EXERCISE INSTRUCTIONS: Each entry that follows is to be retyped exactly. Pictures do not belong in the copy.

EXTRACTED ENTRIES:
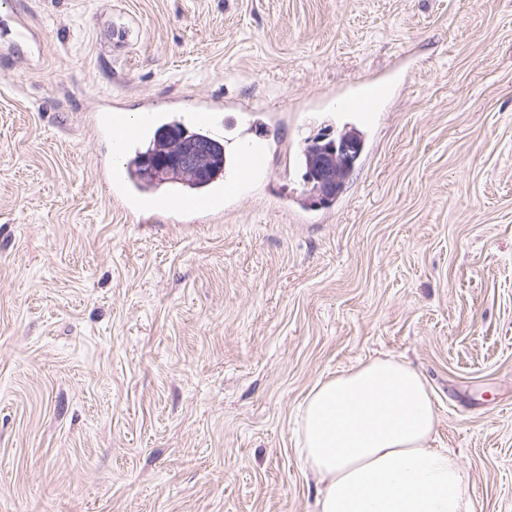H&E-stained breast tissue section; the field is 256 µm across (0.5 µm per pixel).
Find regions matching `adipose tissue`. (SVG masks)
Returning <instances> with one entry per match:
<instances>
[{"label": "adipose tissue", "mask_w": 512, "mask_h": 512, "mask_svg": "<svg viewBox=\"0 0 512 512\" xmlns=\"http://www.w3.org/2000/svg\"><path fill=\"white\" fill-rule=\"evenodd\" d=\"M437 423L425 380L394 358L317 382L297 420L299 459L322 483L315 512H464L458 459L429 445Z\"/></svg>", "instance_id": "adipose-tissue-1"}]
</instances>
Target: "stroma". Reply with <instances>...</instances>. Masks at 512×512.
I'll list each match as a JSON object with an SVG mask.
<instances>
[{"mask_svg":"<svg viewBox=\"0 0 512 512\" xmlns=\"http://www.w3.org/2000/svg\"><path fill=\"white\" fill-rule=\"evenodd\" d=\"M0 43V512H312L295 418L389 356L428 380L468 512H512V0H11ZM389 86L375 125L333 105ZM275 113L206 223L114 205L85 115ZM361 130L299 216L321 134ZM12 14L13 10L10 7L4 13L1 10L0 27L7 38L8 46L10 48H24L26 54L39 53L40 47L37 34L18 16L12 17Z\"/></svg>","mask_w":512,"mask_h":512,"instance_id":"obj_1","label":"stroma"}]
</instances>
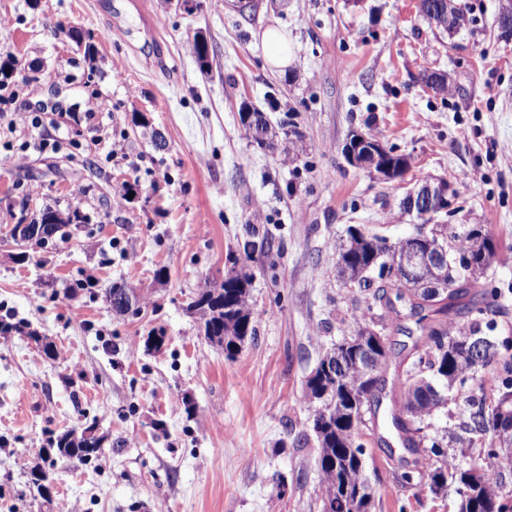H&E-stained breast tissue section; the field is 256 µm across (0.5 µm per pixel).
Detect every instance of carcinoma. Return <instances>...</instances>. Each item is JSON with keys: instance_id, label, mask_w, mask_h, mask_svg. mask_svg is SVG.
Here are the masks:
<instances>
[{"instance_id": "1", "label": "carcinoma", "mask_w": 512, "mask_h": 512, "mask_svg": "<svg viewBox=\"0 0 512 512\" xmlns=\"http://www.w3.org/2000/svg\"><path fill=\"white\" fill-rule=\"evenodd\" d=\"M84 217L76 211L62 214L46 208L37 224H70L82 222ZM428 234L447 244L448 267L446 280L453 287L443 290L435 298L427 296V288L420 287L401 270L389 264L387 256L391 247L386 239L368 235L358 228L348 229V239L339 246L349 260L339 268V273L354 287L366 292L372 303L367 310L378 306L395 311L393 299L409 301L407 317L416 319L422 332L423 345L417 347L412 367L404 380V416H393L404 447L423 453L421 469L401 475L406 484L414 475L427 477L432 493L438 494L454 488L458 497V512H512V489L507 488L497 476L502 465H512V432L501 437L499 421L504 414H512V363L504 362L500 374L499 395L491 402L476 397L470 387L479 369L491 364L500 356L498 342L490 332L495 329L492 316L501 309V293L496 288H479L474 276L486 268L495 257V246L480 228L460 231L455 224H433ZM474 256L479 266L470 268L467 257ZM251 275L230 270L224 275L220 288L206 287L198 292L190 309L199 316L205 329L212 330L218 344L229 356L238 352L247 337L256 334L249 307ZM367 323H357L354 335L336 343L318 362L336 363L340 380L326 379L331 392L321 400L329 421L313 418L312 430L318 444L317 467L326 485L321 502V512H371L372 495L364 475L363 444L357 441L356 426L362 422V409L383 390L384 368L388 347L380 339L378 347L368 361L357 366L362 351L361 340ZM482 340L487 346L479 354L471 350V343ZM440 382L448 390H457L465 402L473 407L468 418L460 421V433L453 439L472 443L480 438L487 448L486 462L462 466L448 457L444 448L445 438H430V446L420 449L424 441L423 430L430 427L428 419L447 399L437 390ZM104 437L85 438L67 431L47 440V450L59 457L91 460L103 447Z\"/></svg>"}]
</instances>
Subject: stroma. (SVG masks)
I'll return each mask as SVG.
<instances>
[{
  "mask_svg": "<svg viewBox=\"0 0 512 512\" xmlns=\"http://www.w3.org/2000/svg\"><path fill=\"white\" fill-rule=\"evenodd\" d=\"M0 0V512H320L314 444L299 448L315 410L305 381L351 335L368 296L336 270L348 227L389 242L411 235L401 201L448 180L464 205L439 224L483 230L499 257L478 286L496 288L494 334L512 338V41L497 38L501 0H456L458 34L429 24L417 0ZM78 27L95 51L67 35ZM281 28L290 64L264 58ZM210 43L208 70L193 54ZM448 75L438 93L424 73ZM62 111H35L46 83ZM112 105L98 124L96 101ZM295 121L296 150L260 146L241 115ZM48 146L30 144L32 116ZM166 138L153 145L155 132ZM361 132L410 160L385 181L343 153ZM85 221L56 245L17 246L11 225L44 208ZM268 238L270 254H245ZM253 276L256 329L234 357L209 343L186 305L233 266ZM123 282L149 297L111 312ZM69 294L61 303L60 294ZM385 330V380L405 375L421 332ZM163 344L145 349L148 335ZM54 356H47L44 344ZM364 409L359 440L374 512H453L454 497L403 484L414 457L391 417L403 391ZM96 424L108 447L90 463L56 459L49 498L30 484L48 437Z\"/></svg>",
  "mask_w": 512,
  "mask_h": 512,
  "instance_id": "1",
  "label": "stroma"
}]
</instances>
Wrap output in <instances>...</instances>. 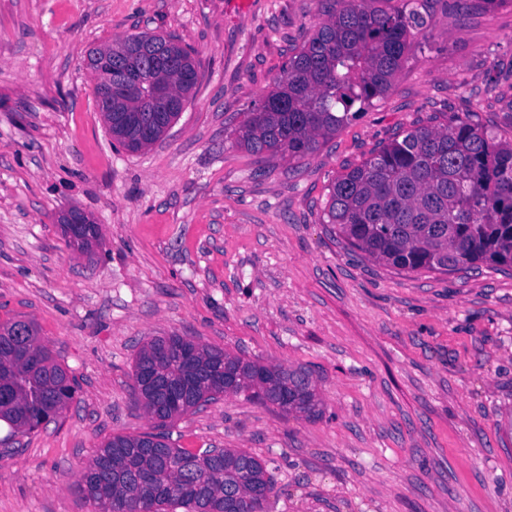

OUTPUT OF THE EXERCISE:
H&E-stained breast tissue section; the field is 256 µm across (0.5 µm per pixel).
Find regions matching `adipose tissue`. (SVG masks)
Returning <instances> with one entry per match:
<instances>
[{"label": "adipose tissue", "mask_w": 512, "mask_h": 512, "mask_svg": "<svg viewBox=\"0 0 512 512\" xmlns=\"http://www.w3.org/2000/svg\"><path fill=\"white\" fill-rule=\"evenodd\" d=\"M437 423L425 380L394 358L317 382L297 420L299 459L322 483L315 512H464L458 459L429 445Z\"/></svg>", "instance_id": "adipose-tissue-1"}]
</instances>
Target: "stroma". Reply with <instances>...</instances>. Masks at 512×512.
I'll list each match as a JSON object with an SVG mask.
<instances>
[{"mask_svg":"<svg viewBox=\"0 0 512 512\" xmlns=\"http://www.w3.org/2000/svg\"><path fill=\"white\" fill-rule=\"evenodd\" d=\"M0 43V512H312L295 418L389 356L428 380L468 512H512V0H11ZM389 86L375 125L333 105ZM275 113L206 223L114 205L85 115ZM361 130L299 216L321 134ZM12 14L13 10L10 7L4 13L1 10L0 27L7 38L8 46L10 48H24L26 54L39 53L40 47L37 34L18 16L12 17Z\"/></svg>","mask_w":512,"mask_h":512,"instance_id":"obj_1","label":"stroma"}]
</instances>
H&E-stained breast tissue section; the field is 256 µm across (0.5 µm per pixel).
Detect every instance of carcinoma. Return <instances>...</instances>. Each item is JSON with keys: instance_id, label, mask_w, mask_h, mask_svg. mask_svg is SVG.
Here are the masks:
<instances>
[{"instance_id": "1", "label": "carcinoma", "mask_w": 512, "mask_h": 512, "mask_svg": "<svg viewBox=\"0 0 512 512\" xmlns=\"http://www.w3.org/2000/svg\"><path fill=\"white\" fill-rule=\"evenodd\" d=\"M84 217L76 211L62 214L46 208L37 224H70L82 222ZM428 234L447 244L448 267L446 280L453 287L443 290L435 298L427 296V288L420 287L401 270L389 264L387 256L391 247L386 239L368 235L358 228L348 229V239L339 246L349 260L339 268V273L354 287L366 292L372 303L367 310L378 306L395 311L393 299L409 301L407 317L416 319L422 332L423 345L417 347L412 367L404 380V416H393L404 447L423 453L421 469L401 475L406 484L414 475L427 477L432 493L438 494L454 488L458 497V512H512V489L507 488L497 476L502 465H512V432L501 437L499 421L504 414H512V363L504 362L500 374L499 395L491 402L476 397L470 387L479 369L491 364L500 356L498 342L490 332L495 329L492 316L501 309V293L496 288H479L474 276L486 268L495 257V246L480 228L460 231L455 224H433ZM474 256L479 266L470 268L467 257ZM251 275L230 270L224 275L220 288L206 287L198 292L190 309L199 316L205 329L212 330L218 344L229 356L238 352L247 337L256 334L249 307ZM367 323H357L354 335L336 343L318 362L336 363L340 380L326 379L331 392L321 400L329 421L313 418L312 430L318 444L317 467L326 485L321 502V512H371L372 495L364 475L363 444L357 441L356 426L362 422V409L383 390L384 368L388 347L380 339L378 347L368 361L357 366L362 351L361 340ZM482 340L487 346L479 354L471 350V343ZM440 382L448 390H457L465 402L473 407L468 418L460 421V433L453 439L472 443L480 438L487 448L486 462L462 466L448 457L444 448L445 438H430V446L420 449L424 441L423 430L430 427L428 419L447 399L437 390ZM104 437L85 438L67 431L47 440V450L59 457L91 460L103 447Z\"/></svg>"}]
</instances>
Subject: stroma. (SVG masks)
I'll return each mask as SVG.
<instances>
[{
  "mask_svg": "<svg viewBox=\"0 0 512 512\" xmlns=\"http://www.w3.org/2000/svg\"><path fill=\"white\" fill-rule=\"evenodd\" d=\"M0 0V512H320L314 444L299 448L315 410L305 381L351 335L368 296L336 270L348 227L389 242L411 235L401 201L448 180L464 205L439 224L483 230L499 257L478 286L496 288L494 334L512 338V41L497 38L501 0H456L458 34L429 24L417 0ZM78 27L95 51L67 35ZM281 28L290 64L264 58ZM210 43L208 70L193 54ZM448 75L438 93L424 73ZM62 111H35L46 83ZM112 105L98 124L96 101ZM295 121L296 150L260 146L241 115ZM48 146L30 144L32 116ZM166 138L153 145L155 132ZM361 132L410 160L385 181L343 153ZM85 221L56 245L17 246L11 225L44 208ZM268 238L270 254H245ZM253 276L256 329L234 357L209 343L186 305L233 266ZM123 282L149 297L111 312ZM69 294L61 303L60 294ZM385 330V380L405 375L421 332ZM163 344L145 349L148 335ZM54 356H47L44 344ZM364 409L359 440L374 512H453L454 497L403 484L414 457L391 417L403 391ZM96 424L108 447L90 463L56 459L49 498L30 484L48 437Z\"/></svg>",
  "mask_w": 512,
  "mask_h": 512,
  "instance_id": "1",
  "label": "stroma"
}]
</instances>
Wrap output in <instances>...</instances>. 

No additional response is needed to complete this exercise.